(Data extracted from a collection)
*-*-*
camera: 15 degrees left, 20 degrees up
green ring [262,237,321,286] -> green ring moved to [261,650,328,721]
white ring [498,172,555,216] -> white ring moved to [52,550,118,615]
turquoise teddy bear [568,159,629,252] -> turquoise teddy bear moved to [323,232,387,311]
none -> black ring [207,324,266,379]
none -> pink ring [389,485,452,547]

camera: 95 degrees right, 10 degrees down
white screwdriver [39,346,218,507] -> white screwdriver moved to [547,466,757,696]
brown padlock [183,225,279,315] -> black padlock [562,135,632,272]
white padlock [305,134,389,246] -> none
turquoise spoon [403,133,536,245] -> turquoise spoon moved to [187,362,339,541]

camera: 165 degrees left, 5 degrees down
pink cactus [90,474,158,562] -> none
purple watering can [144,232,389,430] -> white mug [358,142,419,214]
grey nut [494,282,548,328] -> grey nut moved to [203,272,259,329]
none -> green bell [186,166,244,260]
*-*-*
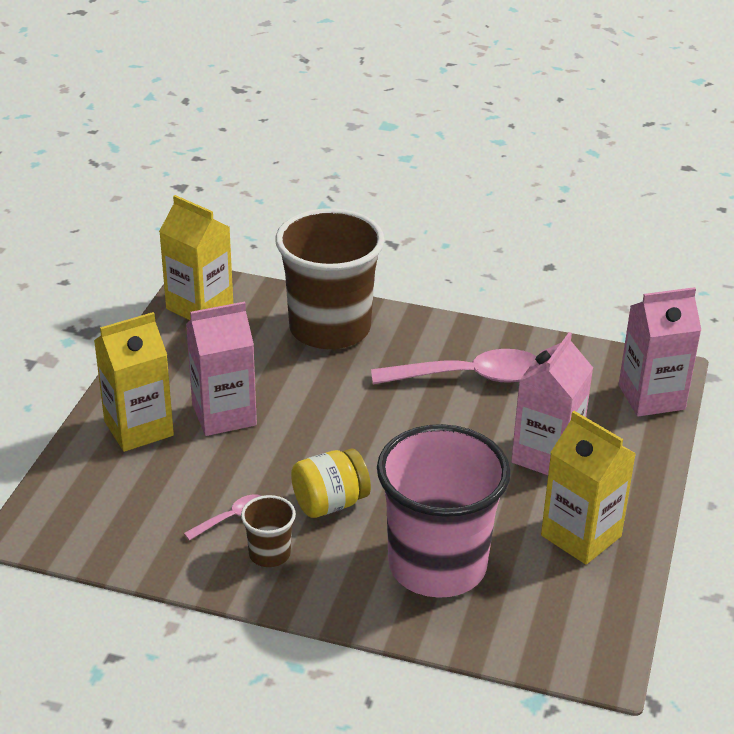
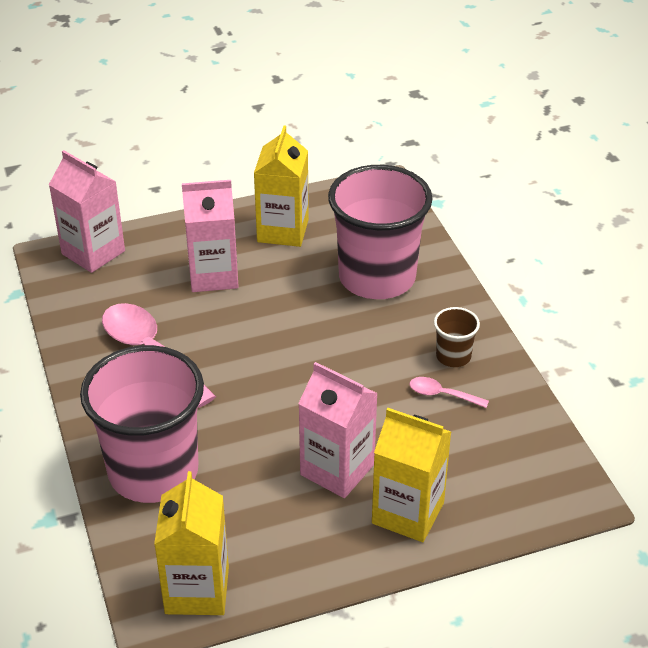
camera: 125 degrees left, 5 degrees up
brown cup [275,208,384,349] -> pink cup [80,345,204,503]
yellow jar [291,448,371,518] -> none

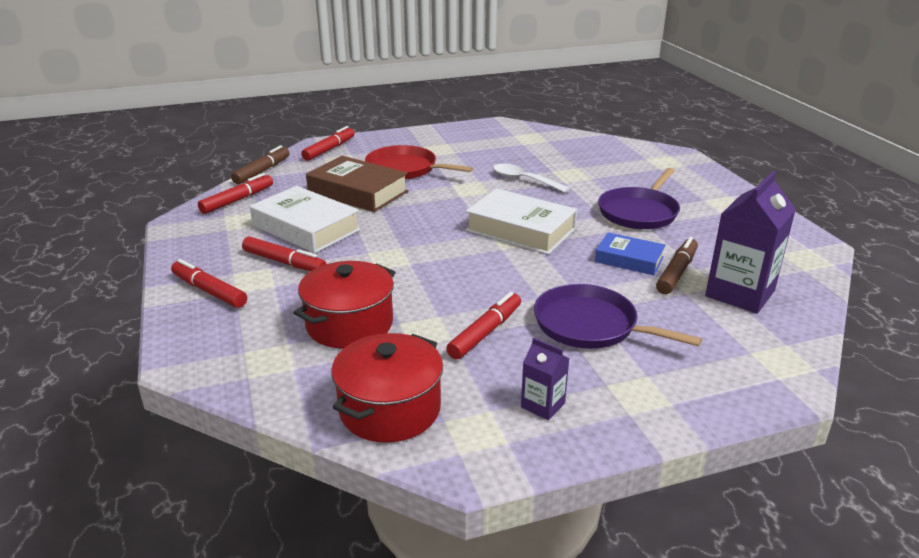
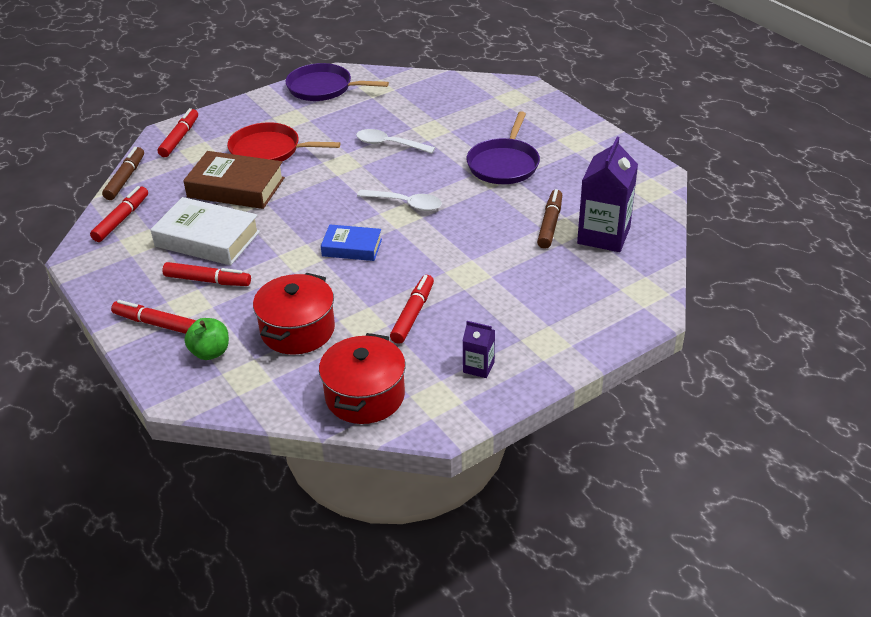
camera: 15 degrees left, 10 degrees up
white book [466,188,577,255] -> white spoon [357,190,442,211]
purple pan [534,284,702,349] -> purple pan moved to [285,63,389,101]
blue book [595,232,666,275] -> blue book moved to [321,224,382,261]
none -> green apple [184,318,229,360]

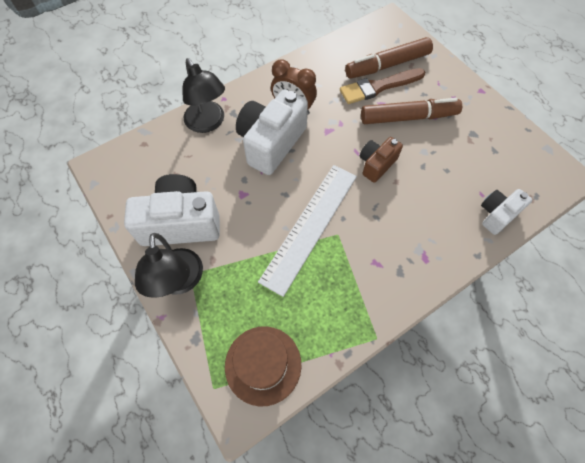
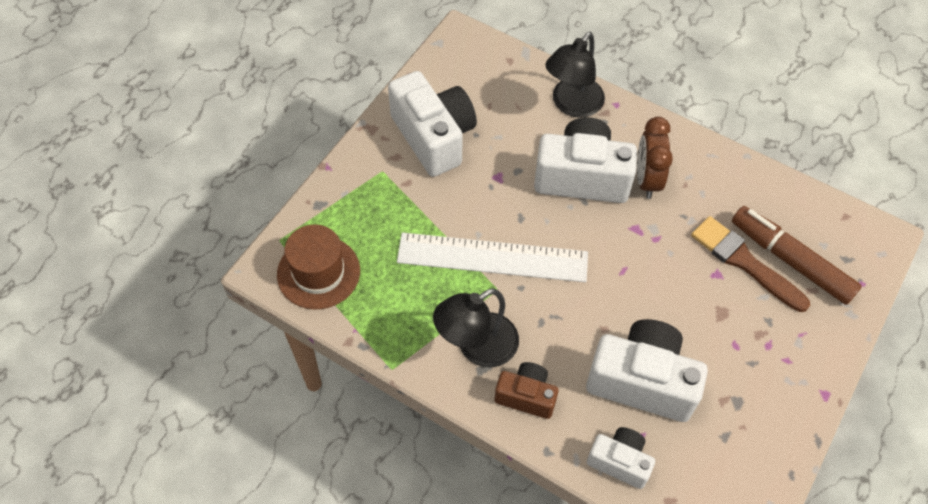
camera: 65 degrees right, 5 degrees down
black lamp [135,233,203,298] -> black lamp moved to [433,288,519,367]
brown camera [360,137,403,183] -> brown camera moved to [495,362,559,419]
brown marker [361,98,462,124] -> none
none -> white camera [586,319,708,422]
*-*-*
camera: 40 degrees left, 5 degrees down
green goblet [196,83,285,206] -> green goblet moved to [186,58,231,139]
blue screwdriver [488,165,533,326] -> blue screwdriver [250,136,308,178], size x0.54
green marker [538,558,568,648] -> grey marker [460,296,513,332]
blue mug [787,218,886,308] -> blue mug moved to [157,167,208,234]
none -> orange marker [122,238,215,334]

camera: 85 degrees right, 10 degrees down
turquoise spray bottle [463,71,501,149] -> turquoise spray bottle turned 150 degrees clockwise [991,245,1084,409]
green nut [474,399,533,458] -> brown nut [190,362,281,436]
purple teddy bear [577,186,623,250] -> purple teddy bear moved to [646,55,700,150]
*-*-*
## EXERCISE BRIEF
Restate word for word the lines of the data above, starting at the line containing "black lamp [135,233,203,298]" and ending at the line containing "none -> white camera [586,319,708,422]", both included, and nothing more.

## EXERCISE RESULT
black lamp [135,233,203,298] -> black lamp moved to [433,288,519,367]
brown camera [360,137,403,183] -> brown camera moved to [495,362,559,419]
brown marker [361,98,462,124] -> none
none -> white camera [586,319,708,422]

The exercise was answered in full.